(Task material)
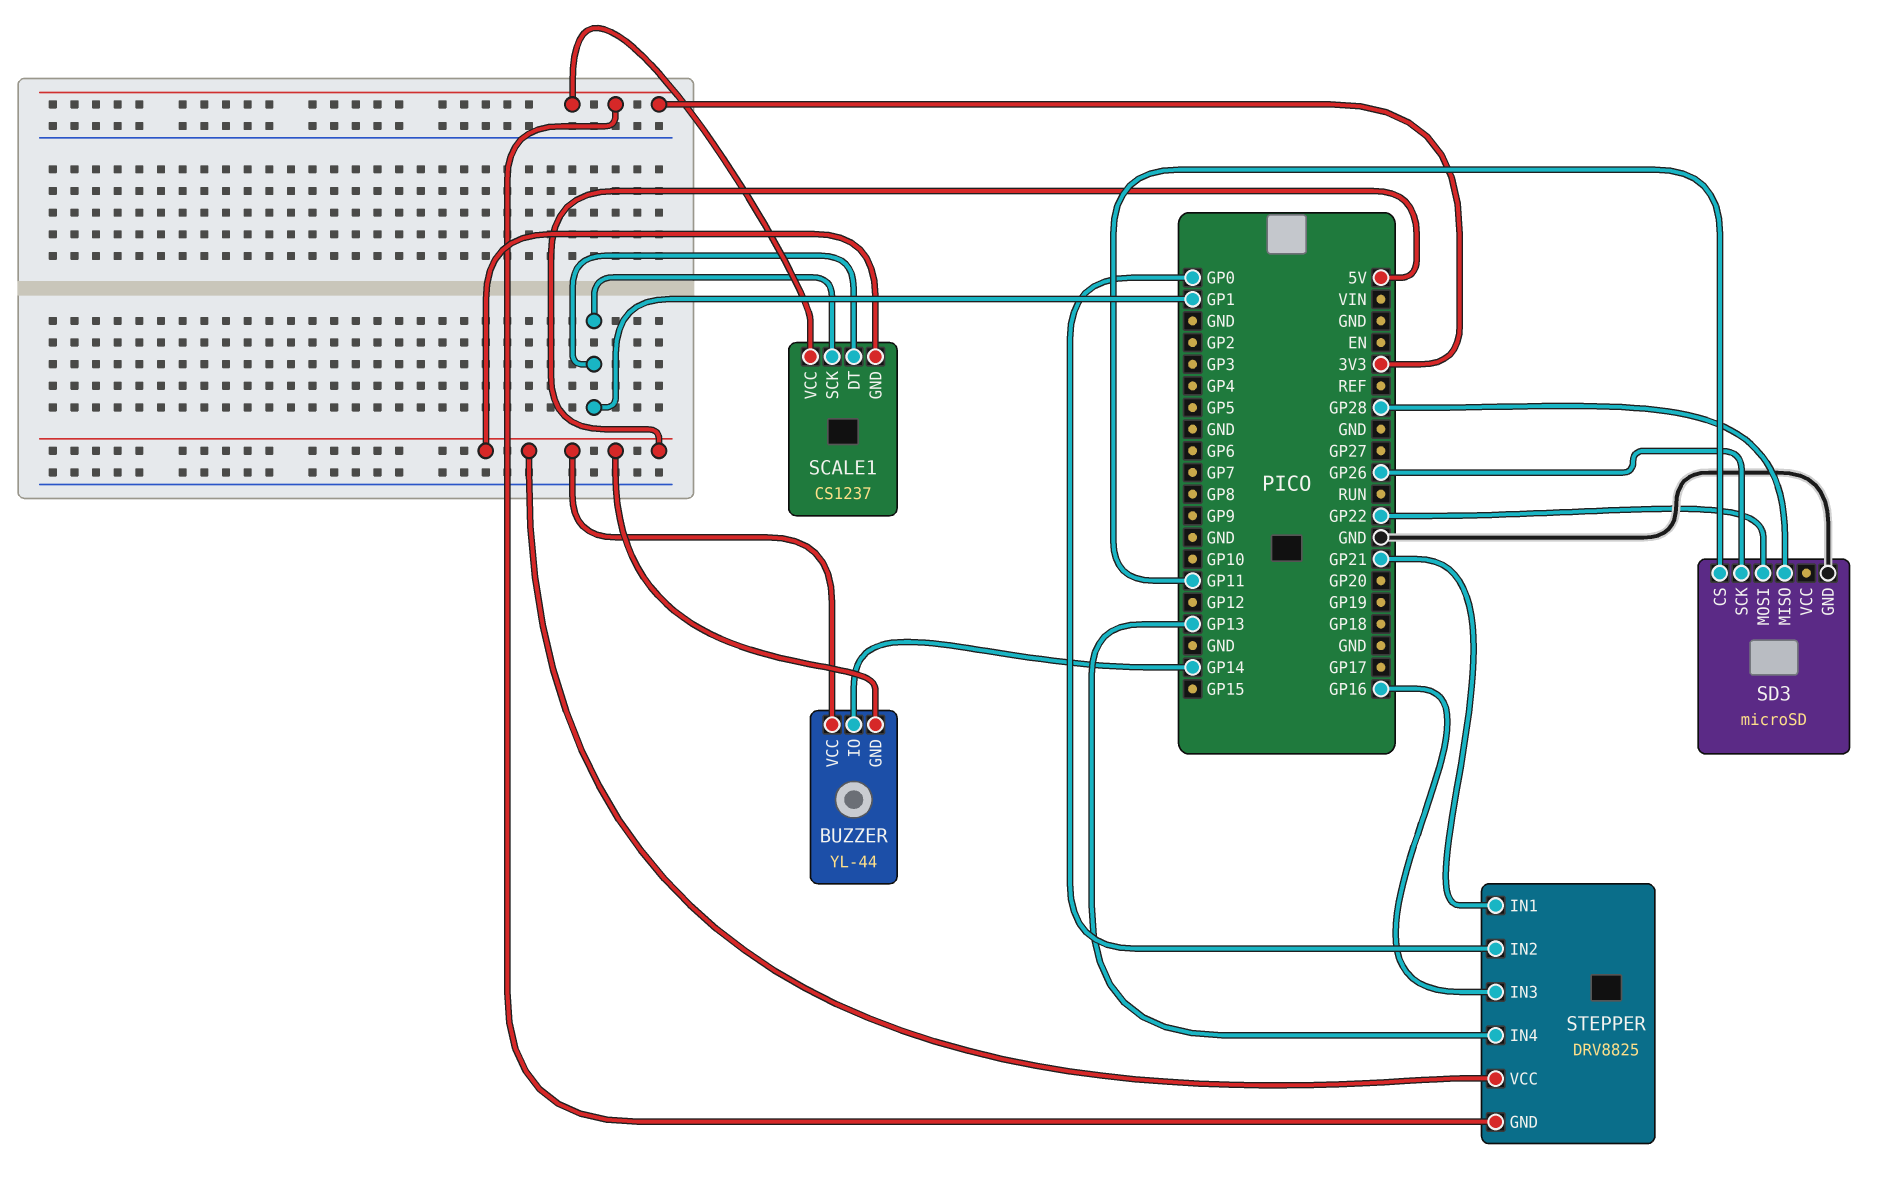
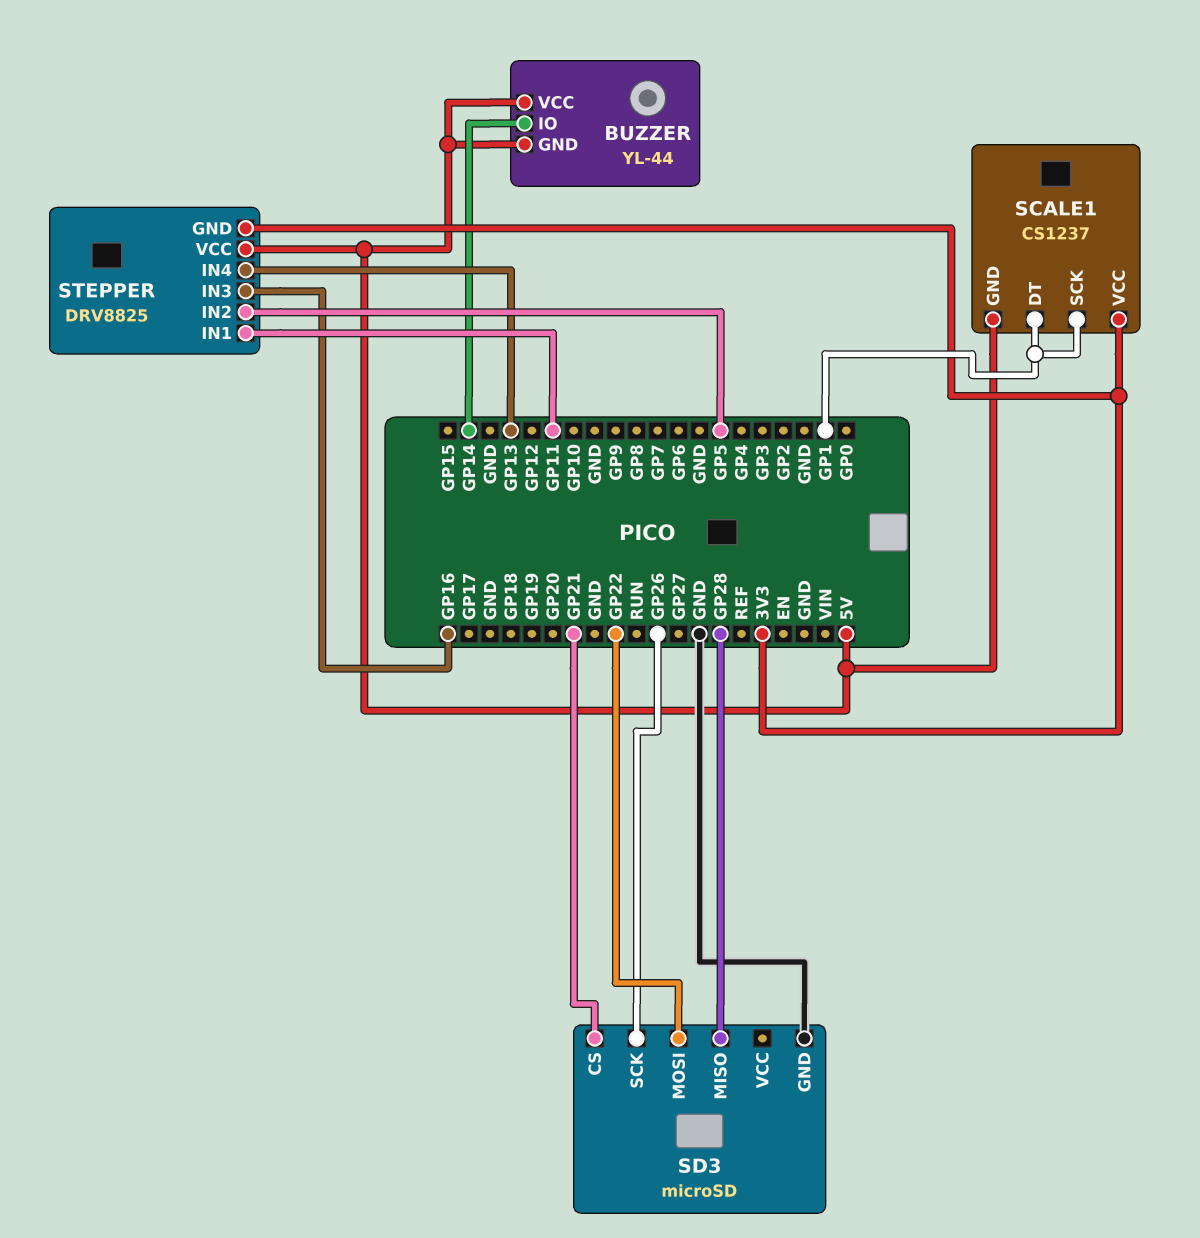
SD3 pin CS: GP11 -> GP21
STEPPER pin IN1: GP21 -> GP11
STEPPER pin IN2: GP0 -> GP5

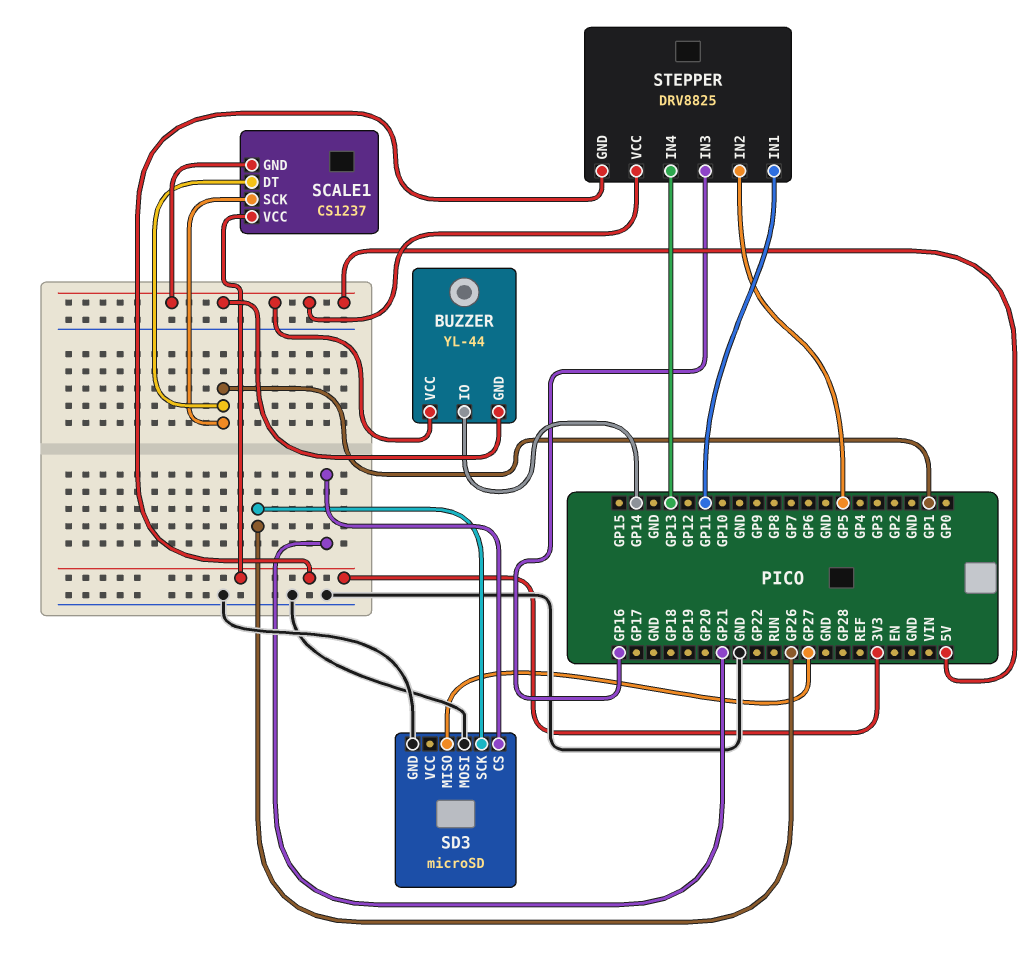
SD3 pin MISO: GP28 -> GP27
SD3 pin MOSI: GP22 -> GND

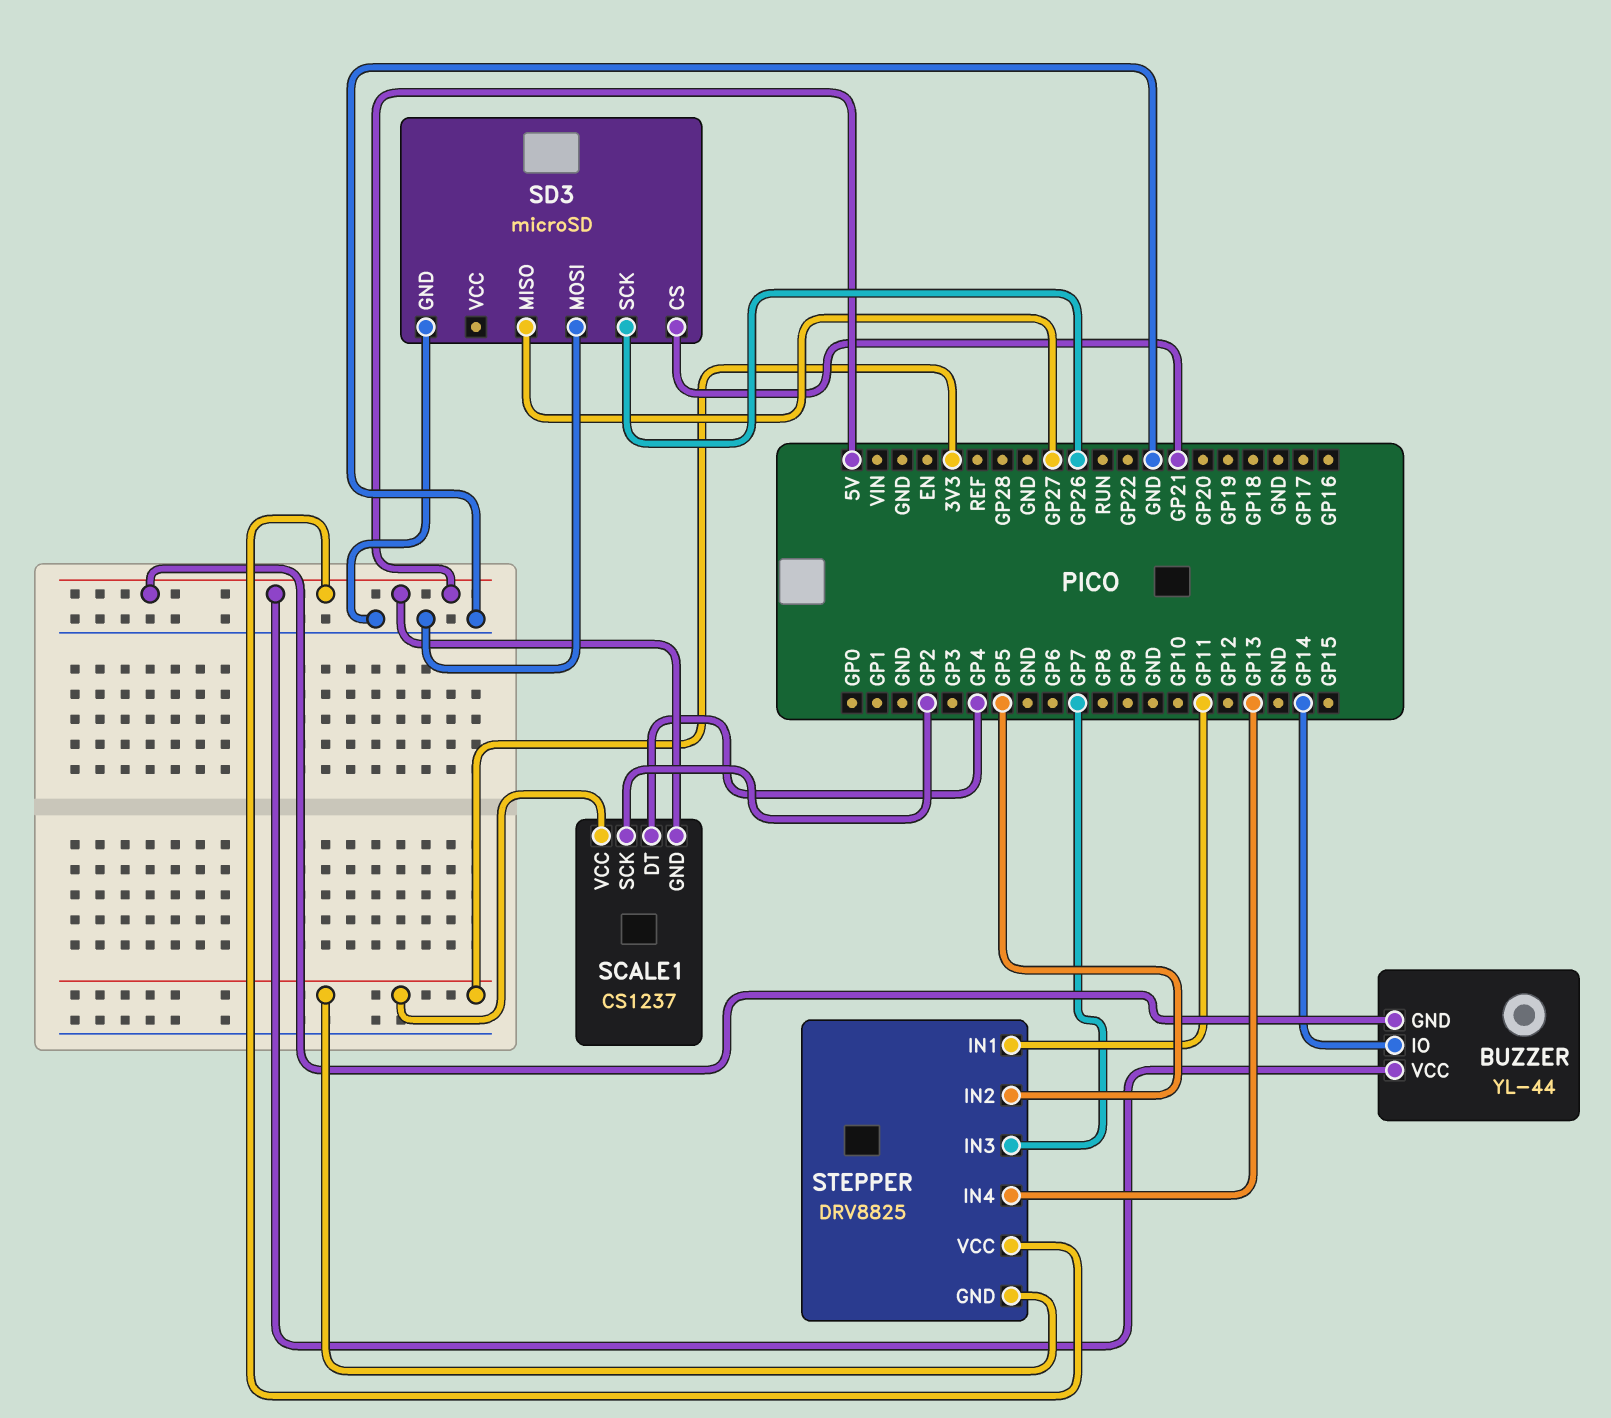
SCALE1 pin DT: GP1 -> GP4
SCALE1 pin SCK: GP1 -> GP2
STEPPER pin IN3: GP16 -> GP7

(Activity) Each line above should be returned exactly as it stands, minus any pictures.

(Solved problem)
SD3 pin CS: GP11 -> GP21
STEPPER pin IN1: GP21 -> GP11
STEPPER pin IN2: GP0 -> GP5

SD3 pin MISO: GP28 -> GP27
SD3 pin MOSI: GP22 -> GND

SCALE1 pin DT: GP1 -> GP4
SCALE1 pin SCK: GP1 -> GP2
STEPPER pin IN3: GP16 -> GP7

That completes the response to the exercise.